Top to bottom, give the entries again exactly as written.

**MATERIAL FOR THIS TASK**.

◇ ◇ ◇ ◇ ◇ ◇ ◇

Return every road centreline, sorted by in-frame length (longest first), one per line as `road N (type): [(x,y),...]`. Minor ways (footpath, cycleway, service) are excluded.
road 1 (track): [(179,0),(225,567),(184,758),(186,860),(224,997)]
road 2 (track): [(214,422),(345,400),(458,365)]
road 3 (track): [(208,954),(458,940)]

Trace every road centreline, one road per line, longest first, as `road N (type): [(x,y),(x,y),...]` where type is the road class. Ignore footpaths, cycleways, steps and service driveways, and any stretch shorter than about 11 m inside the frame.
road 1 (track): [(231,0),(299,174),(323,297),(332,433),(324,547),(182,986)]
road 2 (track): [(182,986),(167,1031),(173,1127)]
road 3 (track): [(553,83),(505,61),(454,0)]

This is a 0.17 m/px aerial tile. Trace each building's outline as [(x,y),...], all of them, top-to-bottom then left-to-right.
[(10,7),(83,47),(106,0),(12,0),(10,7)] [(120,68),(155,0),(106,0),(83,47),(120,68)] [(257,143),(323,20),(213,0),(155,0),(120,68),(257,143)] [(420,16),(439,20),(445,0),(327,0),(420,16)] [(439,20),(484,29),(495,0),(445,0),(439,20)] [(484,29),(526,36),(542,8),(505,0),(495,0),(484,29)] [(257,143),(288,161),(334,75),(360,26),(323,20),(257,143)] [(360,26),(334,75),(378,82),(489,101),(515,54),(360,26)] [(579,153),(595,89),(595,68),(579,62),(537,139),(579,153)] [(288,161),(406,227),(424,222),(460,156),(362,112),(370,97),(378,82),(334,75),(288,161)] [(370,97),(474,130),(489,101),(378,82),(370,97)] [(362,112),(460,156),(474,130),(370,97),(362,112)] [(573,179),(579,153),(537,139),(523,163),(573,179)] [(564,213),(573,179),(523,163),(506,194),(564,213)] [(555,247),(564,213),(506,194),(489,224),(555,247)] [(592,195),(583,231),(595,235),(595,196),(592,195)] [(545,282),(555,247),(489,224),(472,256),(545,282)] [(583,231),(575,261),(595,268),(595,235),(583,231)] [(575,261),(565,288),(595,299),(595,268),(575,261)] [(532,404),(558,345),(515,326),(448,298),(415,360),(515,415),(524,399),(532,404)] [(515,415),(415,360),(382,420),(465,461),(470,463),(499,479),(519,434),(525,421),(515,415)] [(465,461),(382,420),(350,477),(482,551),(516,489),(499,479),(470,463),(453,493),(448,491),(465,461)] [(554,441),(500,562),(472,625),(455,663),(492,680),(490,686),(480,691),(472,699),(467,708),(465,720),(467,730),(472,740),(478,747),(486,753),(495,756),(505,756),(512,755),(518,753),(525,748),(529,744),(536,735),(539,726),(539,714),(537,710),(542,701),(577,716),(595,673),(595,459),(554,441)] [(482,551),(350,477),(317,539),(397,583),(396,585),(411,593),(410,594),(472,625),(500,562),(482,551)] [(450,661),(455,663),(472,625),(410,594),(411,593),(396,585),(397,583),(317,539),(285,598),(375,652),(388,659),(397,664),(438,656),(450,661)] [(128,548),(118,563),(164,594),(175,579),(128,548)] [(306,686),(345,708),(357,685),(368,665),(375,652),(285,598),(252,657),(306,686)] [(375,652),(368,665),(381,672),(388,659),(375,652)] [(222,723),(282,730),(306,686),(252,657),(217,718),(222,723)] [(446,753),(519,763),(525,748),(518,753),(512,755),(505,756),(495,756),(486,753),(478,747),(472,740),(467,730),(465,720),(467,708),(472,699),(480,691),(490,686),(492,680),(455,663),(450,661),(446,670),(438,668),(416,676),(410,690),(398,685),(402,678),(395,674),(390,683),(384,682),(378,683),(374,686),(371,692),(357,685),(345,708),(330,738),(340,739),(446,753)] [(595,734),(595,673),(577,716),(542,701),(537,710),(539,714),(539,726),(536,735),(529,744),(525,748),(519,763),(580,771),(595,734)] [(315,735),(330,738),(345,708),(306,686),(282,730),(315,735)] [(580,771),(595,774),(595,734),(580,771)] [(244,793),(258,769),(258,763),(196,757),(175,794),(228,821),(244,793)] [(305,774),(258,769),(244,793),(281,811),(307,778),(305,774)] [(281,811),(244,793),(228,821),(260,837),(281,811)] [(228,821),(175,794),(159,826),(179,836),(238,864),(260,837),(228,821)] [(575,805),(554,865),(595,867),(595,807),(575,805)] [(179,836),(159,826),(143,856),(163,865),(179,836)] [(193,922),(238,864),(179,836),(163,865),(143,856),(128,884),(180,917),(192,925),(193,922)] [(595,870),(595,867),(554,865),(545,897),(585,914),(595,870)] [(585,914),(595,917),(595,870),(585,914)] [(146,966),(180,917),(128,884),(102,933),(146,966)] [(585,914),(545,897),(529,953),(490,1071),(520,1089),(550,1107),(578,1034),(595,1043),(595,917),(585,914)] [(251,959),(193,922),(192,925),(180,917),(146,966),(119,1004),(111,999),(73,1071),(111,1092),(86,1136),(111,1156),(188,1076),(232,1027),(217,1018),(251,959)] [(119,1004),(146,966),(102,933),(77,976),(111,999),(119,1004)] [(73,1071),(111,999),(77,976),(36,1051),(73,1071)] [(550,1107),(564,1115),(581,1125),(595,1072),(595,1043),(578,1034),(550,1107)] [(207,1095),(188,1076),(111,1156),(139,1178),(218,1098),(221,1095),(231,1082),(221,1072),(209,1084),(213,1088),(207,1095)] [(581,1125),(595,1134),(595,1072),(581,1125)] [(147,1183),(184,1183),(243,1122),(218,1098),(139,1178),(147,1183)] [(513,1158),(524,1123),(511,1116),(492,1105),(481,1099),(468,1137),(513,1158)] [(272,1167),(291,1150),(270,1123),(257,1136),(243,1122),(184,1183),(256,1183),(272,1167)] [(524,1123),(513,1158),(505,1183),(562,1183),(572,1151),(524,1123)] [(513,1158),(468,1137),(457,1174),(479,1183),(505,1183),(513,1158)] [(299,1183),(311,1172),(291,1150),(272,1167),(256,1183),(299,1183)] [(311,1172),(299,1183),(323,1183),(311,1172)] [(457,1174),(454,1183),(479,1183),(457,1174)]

◇ ◇ ◇ ◇ ◇ ◇ ◇

**TASK OUTPUT**.
Return every road centreline, sorted by in-frame length (longest first), one per line as `road N (type): [(x,y),...]`. Minor ways (footpath, cycleway, service) are excluded.
road 1 (track): [(179,0),(225,567),(184,758),(186,860),(224,997)]
road 2 (track): [(214,422),(345,400),(458,365)]
road 3 (track): [(208,954),(458,940)]

Trace every road centreline, one road per line, longest first, as `road N (type): [(x,y),(x,y),...]` where type is the road class. Ignore footpaths, cycleways, steps and service driveways, and any stretch shorter than about 11 m inside the frame.
road 1 (track): [(231,0),(299,174),(323,297),(332,433),(324,547),(182,986)]
road 2 (track): [(182,986),(167,1031),(173,1127)]
road 3 (track): [(553,83),(505,61),(454,0)]

This is a 0.17 m/px aerial tile. Trace each building's outline as [(x,y),...], all of them, top-to-bottom then left-to-right.
[(10,7),(83,47),(106,0),(12,0),(10,7)] [(120,68),(155,0),(106,0),(83,47),(120,68)] [(257,143),(323,20),(213,0),(155,0),(120,68),(257,143)] [(420,16),(439,20),(445,0),(327,0),(420,16)] [(439,20),(484,29),(495,0),(445,0),(439,20)] [(484,29),(526,36),(542,8),(505,0),(495,0),(484,29)] [(257,143),(288,161),(334,75),(360,26),(323,20),(257,143)] [(360,26),(334,75),(378,82),(489,101),(515,54),(360,26)] [(579,153),(595,89),(595,68),(579,62),(537,139),(579,153)] [(288,161),(406,227),(424,222),(460,156),(362,112),(370,97),(378,82),(334,75),(288,161)] [(370,97),(474,130),(489,101),(378,82),(370,97)] [(362,112),(460,156),(474,130),(370,97),(362,112)] [(573,179),(579,153),(537,139),(523,163),(573,179)] [(564,213),(573,179),(523,163),(506,194),(564,213)] [(555,247),(564,213),(506,194),(489,224),(555,247)] [(592,195),(583,231),(595,235),(595,196),(592,195)] [(545,282),(555,247),(489,224),(472,256),(545,282)] [(583,231),(575,261),(595,268),(595,235),(583,231)] [(575,261),(565,288),(595,299),(595,268),(575,261)] [(532,404),(558,345),(515,326),(448,298),(415,360),(515,415),(524,399),(532,404)] [(515,415),(415,360),(382,420),(465,461),(470,463),(499,479),(519,434),(525,421),(515,415)] [(465,461),(382,420),(350,477),(482,551),(516,489),(499,479),(470,463),(453,493),(448,491),(465,461)] [(554,441),(500,562),(472,625),(455,663),(492,680),(490,686),(480,691),(472,699),(467,708),(465,720),(467,730),(472,740),(478,747),(486,753),(495,756),(505,756),(512,755),(518,753),(525,748),(529,744),(536,735),(539,726),(539,714),(537,710),(542,701),(577,716),(595,673),(595,459),(554,441)] [(482,551),(350,477),(317,539),(397,583),(396,585),(411,593),(410,594),(472,625),(500,562),(482,551)] [(450,661),(455,663),(472,625),(410,594),(411,593),(396,585),(397,583),(317,539),(285,598),(375,652),(388,659),(397,664),(438,656),(450,661)] [(128,548),(118,563),(164,594),(175,579),(128,548)] [(306,686),(345,708),(357,685),(368,665),(375,652),(285,598),(252,657),(306,686)] [(375,652),(368,665),(381,672),(388,659),(375,652)] [(222,723),(282,730),(306,686),(252,657),(217,718),(222,723)] [(446,753),(519,763),(525,748),(518,753),(512,755),(505,756),(495,756),(486,753),(478,747),(472,740),(467,730),(465,720),(467,708),(472,699),(480,691),(490,686),(492,680),(455,663),(450,661),(446,670),(438,668),(416,676),(410,690),(398,685),(402,678),(395,674),(390,683),(384,682),(378,683),(374,686),(371,692),(357,685),(345,708),(330,738),(340,739),(446,753)] [(595,734),(595,673),(577,716),(542,701),(537,710),(539,714),(539,726),(536,735),(529,744),(525,748),(519,763),(580,771),(595,734)] [(315,735),(330,738),(345,708),(306,686),(282,730),(315,735)] [(580,771),(595,774),(595,734),(580,771)] [(244,793),(258,769),(258,763),(196,757),(175,794),(228,821),(244,793)] [(305,774),(258,769),(244,793),(281,811),(307,778),(305,774)] [(281,811),(244,793),(228,821),(260,837),(281,811)] [(228,821),(175,794),(159,826),(179,836),(238,864),(260,837),(228,821)] [(575,805),(554,865),(595,867),(595,807),(575,805)] [(179,836),(159,826),(143,856),(163,865),(179,836)] [(193,922),(238,864),(179,836),(163,865),(143,856),(128,884),(180,917),(192,925),(193,922)] [(595,870),(595,867),(554,865),(545,897),(585,914),(595,870)] [(585,914),(595,917),(595,870),(585,914)] [(146,966),(180,917),(128,884),(102,933),(146,966)] [(585,914),(545,897),(529,953),(490,1071),(520,1089),(550,1107),(578,1034),(595,1043),(595,917),(585,914)] [(251,959),(193,922),(192,925),(180,917),(146,966),(119,1004),(111,999),(73,1071),(111,1092),(86,1136),(111,1156),(188,1076),(232,1027),(217,1018),(251,959)] [(119,1004),(146,966),(102,933),(77,976),(111,999),(119,1004)] [(73,1071),(111,999),(77,976),(36,1051),(73,1071)] [(550,1107),(564,1115),(581,1125),(595,1072),(595,1043),(578,1034),(550,1107)] [(207,1095),(188,1076),(111,1156),(139,1178),(218,1098),(221,1095),(231,1082),(221,1072),(209,1084),(213,1088),(207,1095)] [(581,1125),(595,1134),(595,1072),(581,1125)] [(147,1183),(184,1183),(243,1122),(218,1098),(139,1178),(147,1183)] [(513,1158),(524,1123),(511,1116),(492,1105),(481,1099),(468,1137),(513,1158)] [(272,1167),(291,1150),(270,1123),(257,1136),(243,1122),(184,1183),(256,1183),(272,1167)] [(524,1123),(513,1158),(505,1183),(562,1183),(572,1151),(524,1123)] [(513,1158),(468,1137),(457,1174),(479,1183),(505,1183),(513,1158)] [(299,1183),(311,1172),(291,1150),(272,1167),(256,1183),(299,1183)] [(311,1172),(299,1183),(323,1183),(311,1172)] [(457,1174),(454,1183),(479,1183),(457,1174)]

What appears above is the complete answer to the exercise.